• Assignment
Copy, word for word, the opening line of the data and each line after it until the line that contains "building: [178,189,242,229] -> none", which is included. Leave the pictures out.

• Data section
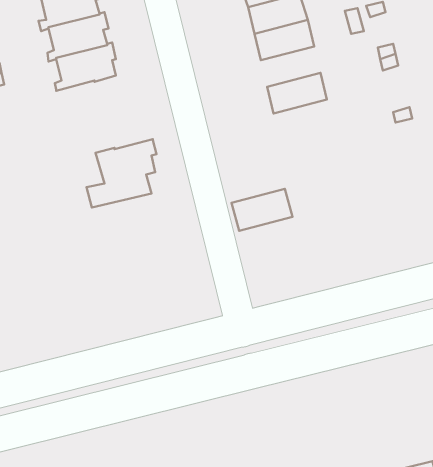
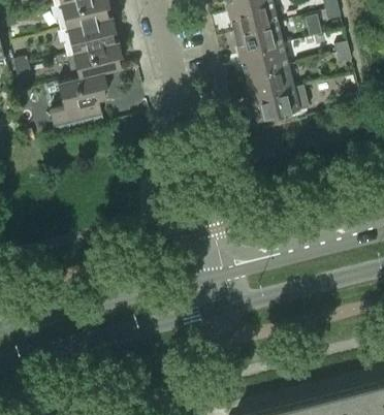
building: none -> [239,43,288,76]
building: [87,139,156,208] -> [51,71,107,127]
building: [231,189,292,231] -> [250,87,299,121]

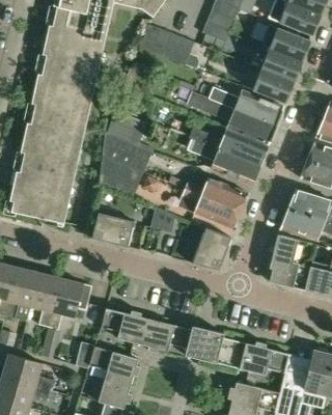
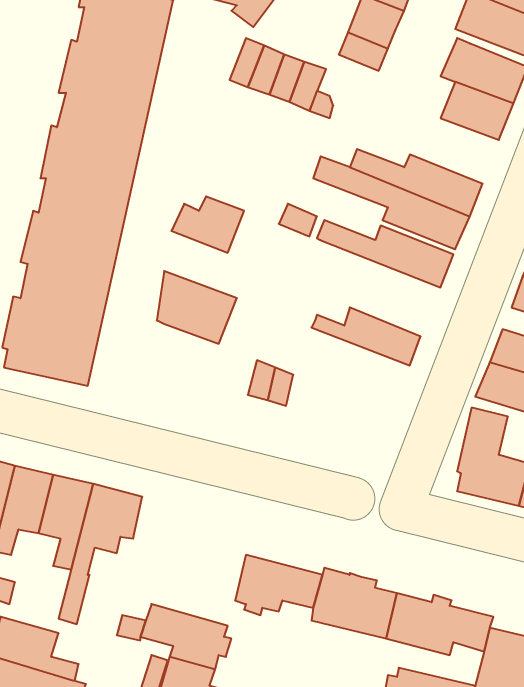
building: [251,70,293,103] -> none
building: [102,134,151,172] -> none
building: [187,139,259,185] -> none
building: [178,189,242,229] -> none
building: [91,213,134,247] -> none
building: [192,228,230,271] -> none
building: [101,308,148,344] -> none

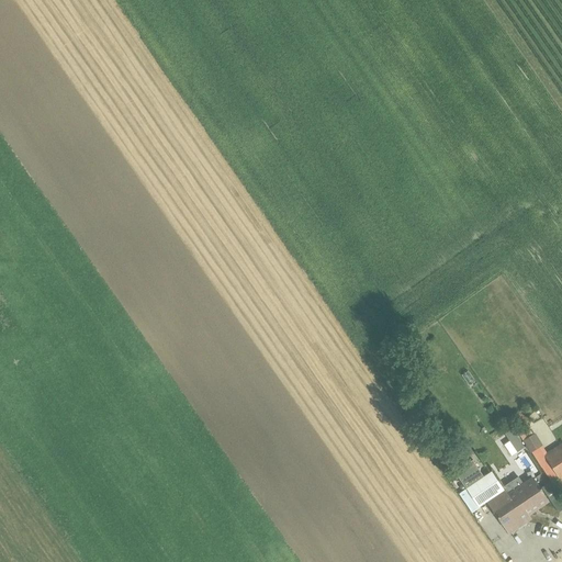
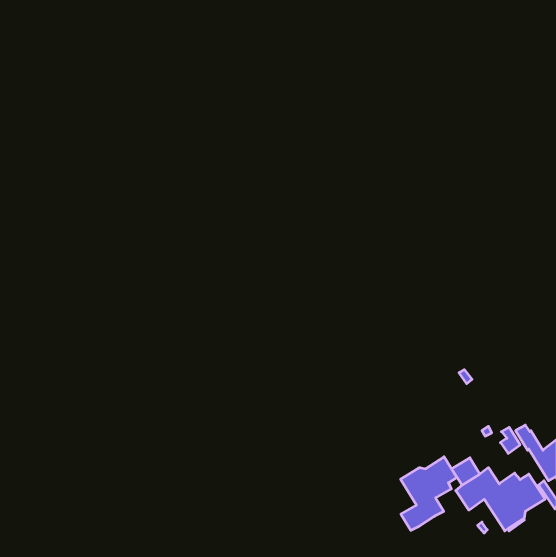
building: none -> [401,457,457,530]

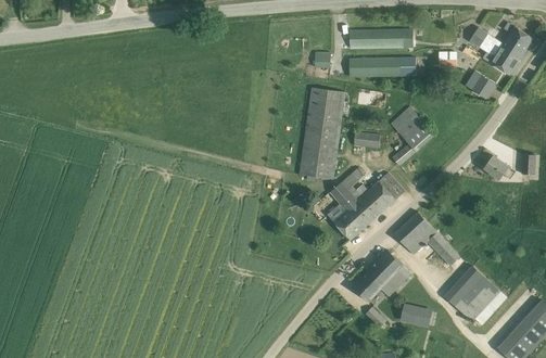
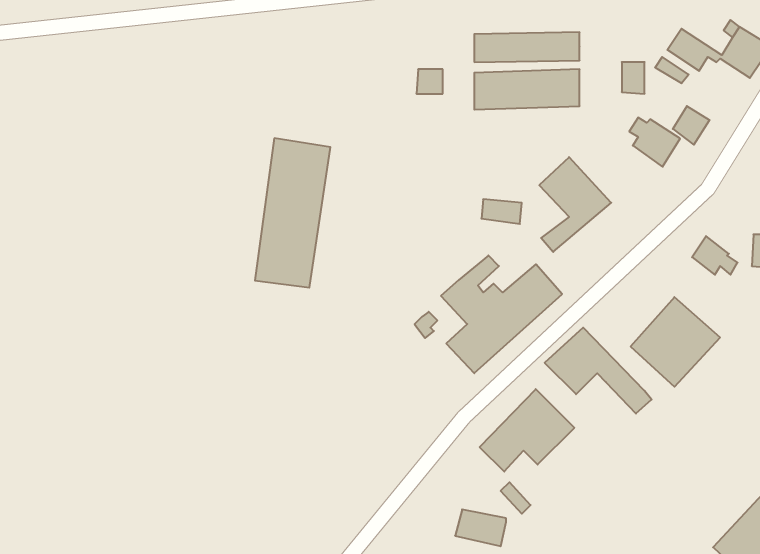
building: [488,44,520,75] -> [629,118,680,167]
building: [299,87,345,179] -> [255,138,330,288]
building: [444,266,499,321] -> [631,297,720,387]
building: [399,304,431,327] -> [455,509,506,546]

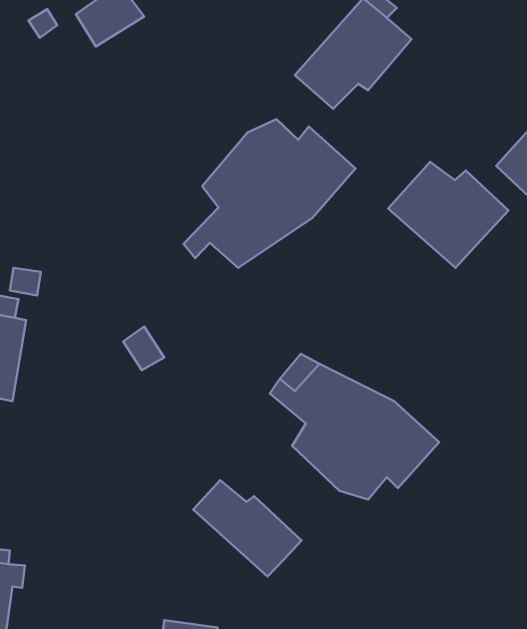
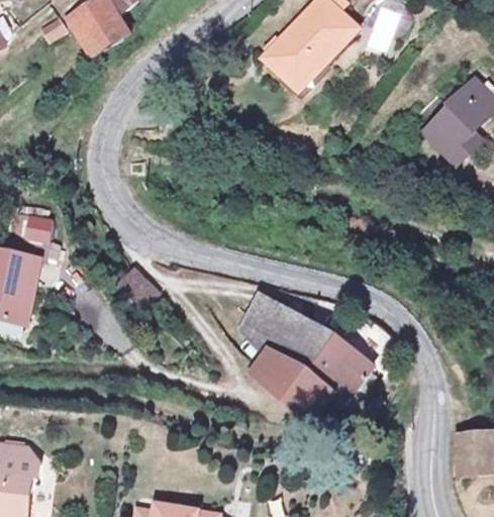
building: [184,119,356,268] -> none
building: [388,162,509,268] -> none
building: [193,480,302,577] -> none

• Response
building: none -> [239,43,288,76]
building: [87,139,156,208] -> [51,71,107,127]
building: [231,189,292,231] -> [250,87,299,121]

building: [251,70,293,103] -> none
building: [102,134,151,172] -> none
building: [187,139,259,185] -> none
building: [178,189,242,229] -> none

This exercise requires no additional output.